── Given records ──

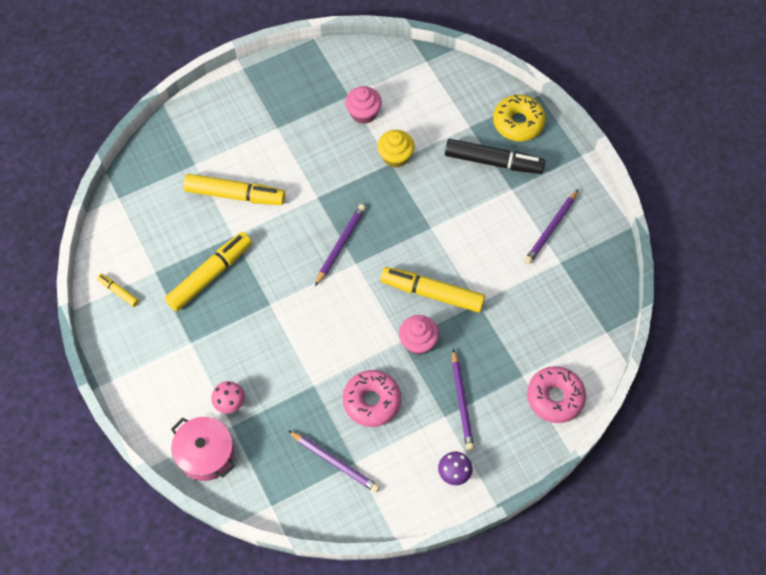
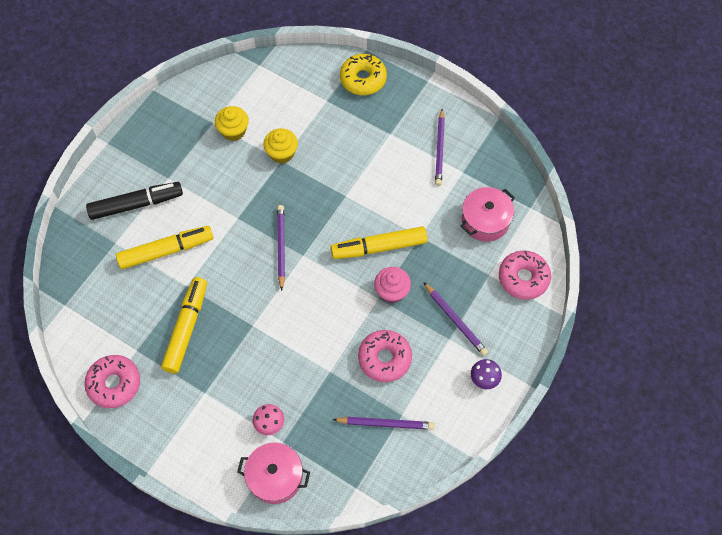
camera: 30 degrees left, 0 degrees up
(118, 291) = (114, 384): yellow marker -> pink donut
(363, 113) = (233, 131): pink cupcake -> yellow cupcake
(493, 162) = (363, 119): black marker -> black marker (136, 204)
(552, 321) = (485, 221): none -> pink pot

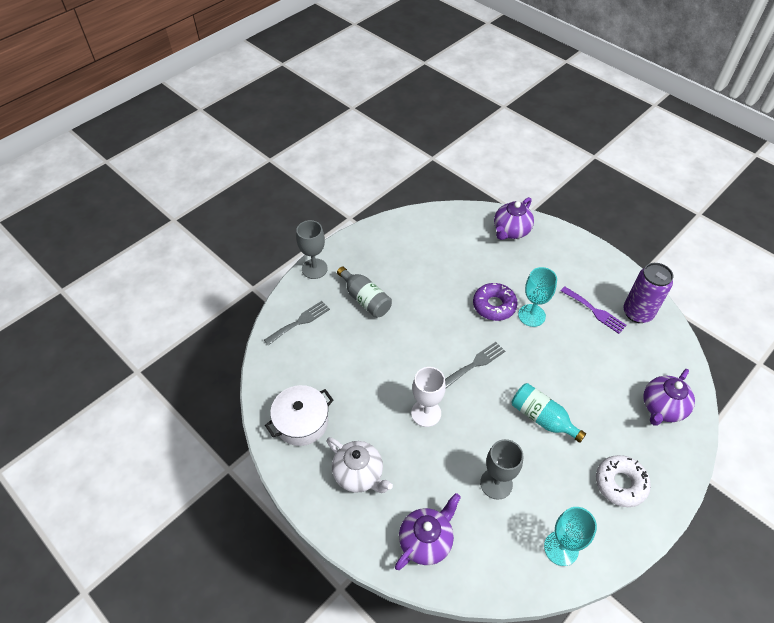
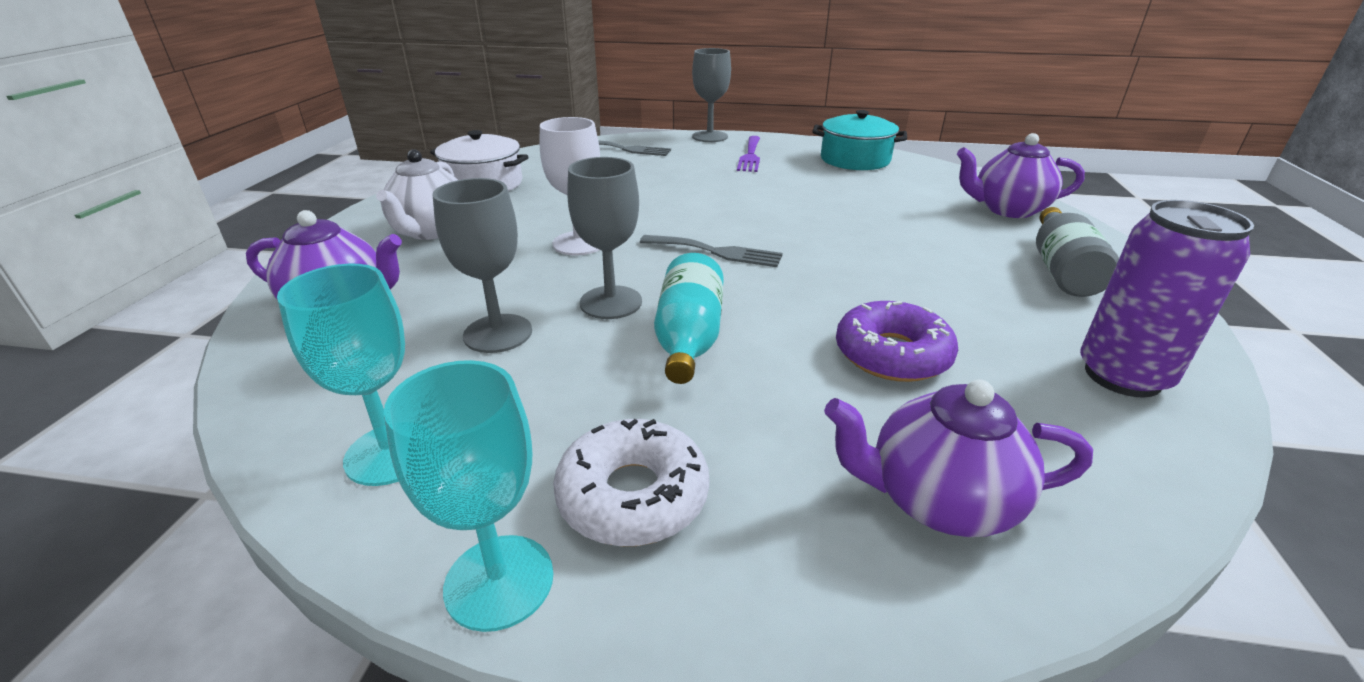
camera: 55 degrees right, 20 degrees down
(365, 299) = (710, 166): grey bottle -> grey bottle (1061, 270)
(409, 234) = (855, 160): none -> turquoise pot
(494, 305) = (847, 236): purple donut -> purple donut (892, 354)
(496, 429) = (611, 302): none -> grey goblet
(531, 315) = (887, 268): turquoise goblet -> turquoise goblet (499, 581)
(595, 311) = (1018, 323): purple fork -> purple fork (750, 156)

───

Lines with the string "camera": pick each one out of the material and return it.

camera: 30 degrees left, 0 degrees up
camera: 55 degrees right, 20 degrees down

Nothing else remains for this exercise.